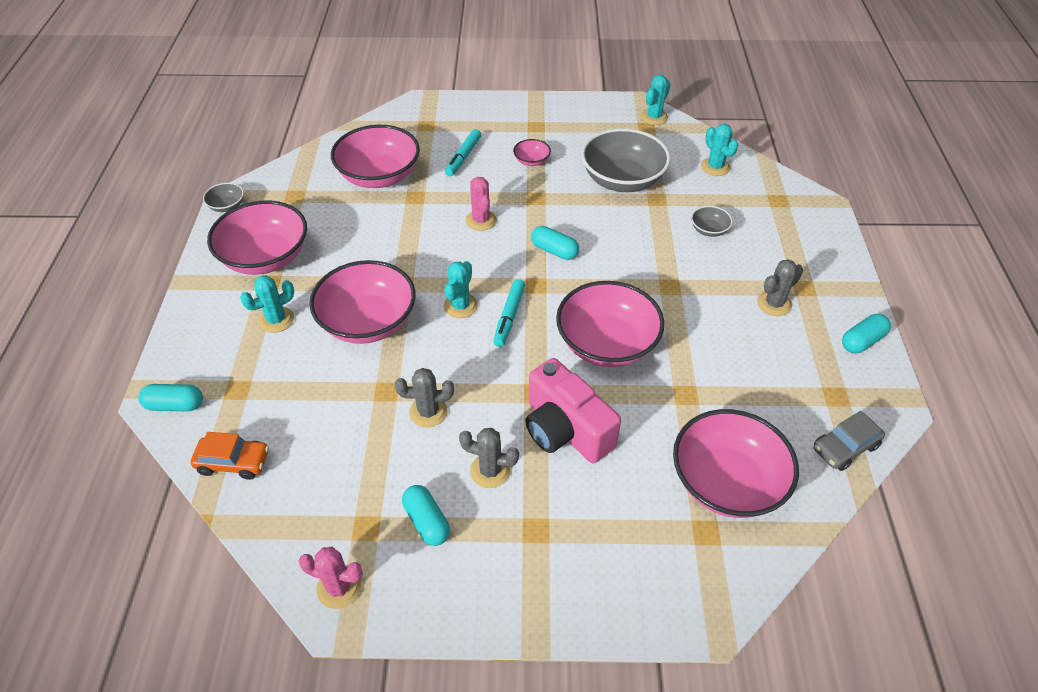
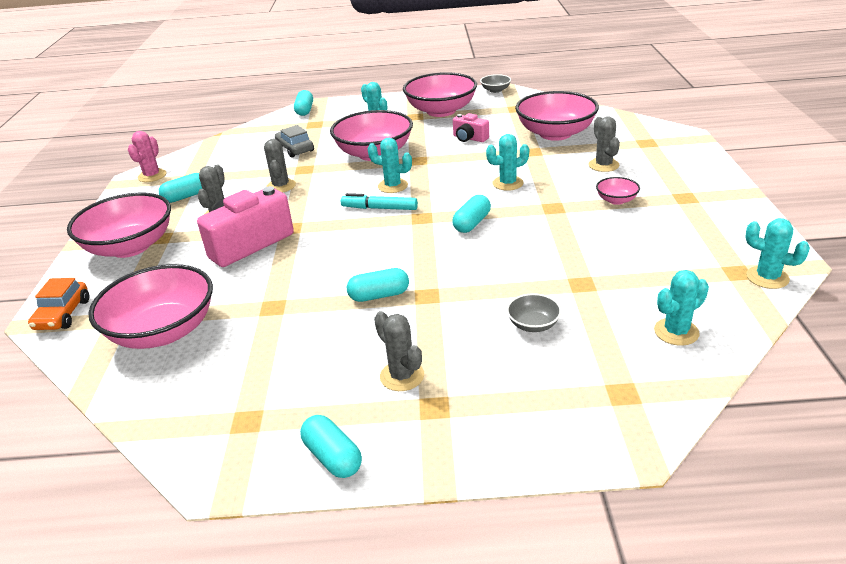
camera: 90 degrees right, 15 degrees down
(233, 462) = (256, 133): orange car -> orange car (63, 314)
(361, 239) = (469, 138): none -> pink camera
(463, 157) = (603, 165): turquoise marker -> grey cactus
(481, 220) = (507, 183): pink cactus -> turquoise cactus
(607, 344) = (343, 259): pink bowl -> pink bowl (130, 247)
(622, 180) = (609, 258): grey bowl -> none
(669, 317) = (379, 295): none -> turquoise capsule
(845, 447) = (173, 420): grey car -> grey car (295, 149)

=======

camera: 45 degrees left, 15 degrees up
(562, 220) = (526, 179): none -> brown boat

=======

- **Problem statement**: Return word for word the lines above from the line with "(233, 462) = (256, 133): orange" to the line with "(845, 447) = (173, 420): grey", including both and leaving out all others.

- **Your solution**:
(233, 462) = (256, 133): orange car -> orange car (63, 314)
(361, 239) = (469, 138): none -> pink camera
(463, 157) = (603, 165): turquoise marker -> grey cactus
(481, 220) = (507, 183): pink cactus -> turquoise cactus
(607, 344) = (343, 259): pink bowl -> pink bowl (130, 247)
(622, 180) = (609, 258): grey bowl -> none
(669, 317) = (379, 295): none -> turquoise capsule
(845, 447) = (173, 420): grey car -> grey car (295, 149)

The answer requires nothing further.